**Try it:**
Could you print each entry below verbatim while omitting the pictures?
^^^^
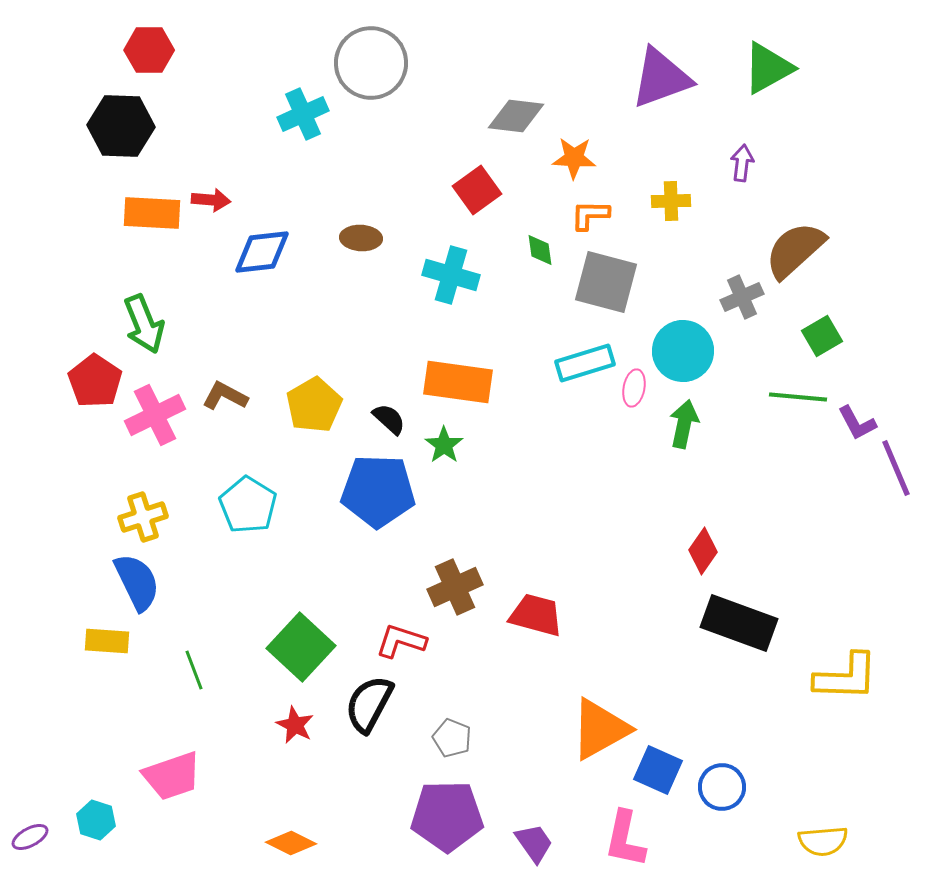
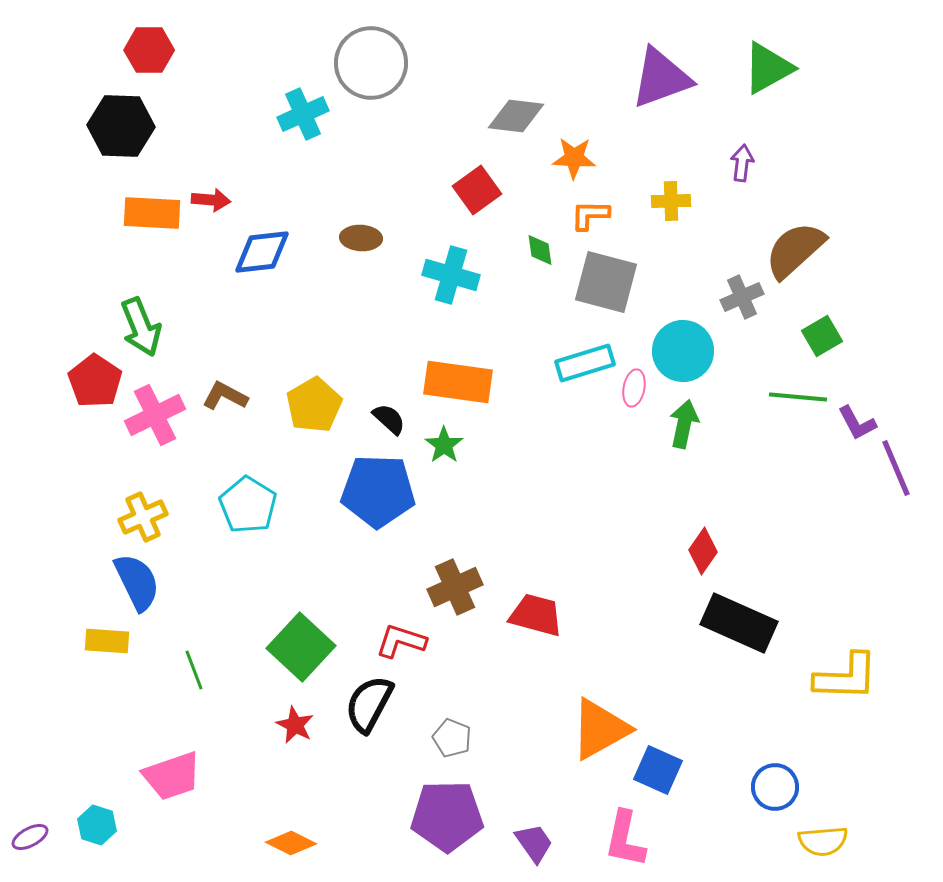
green arrow at (144, 324): moved 3 px left, 3 px down
yellow cross at (143, 517): rotated 6 degrees counterclockwise
black rectangle at (739, 623): rotated 4 degrees clockwise
blue circle at (722, 787): moved 53 px right
cyan hexagon at (96, 820): moved 1 px right, 5 px down
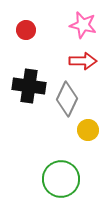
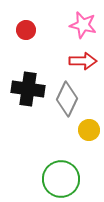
black cross: moved 1 px left, 3 px down
yellow circle: moved 1 px right
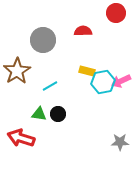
^^^^
**Reply:**
green arrow at (144, 324): moved 3 px left, 3 px down
yellow cross at (143, 517): rotated 6 degrees counterclockwise
black rectangle at (739, 623): rotated 4 degrees clockwise
blue circle at (722, 787): moved 53 px right
cyan hexagon at (96, 820): moved 1 px right, 5 px down
black cross: moved 1 px left, 3 px down
yellow circle: moved 1 px right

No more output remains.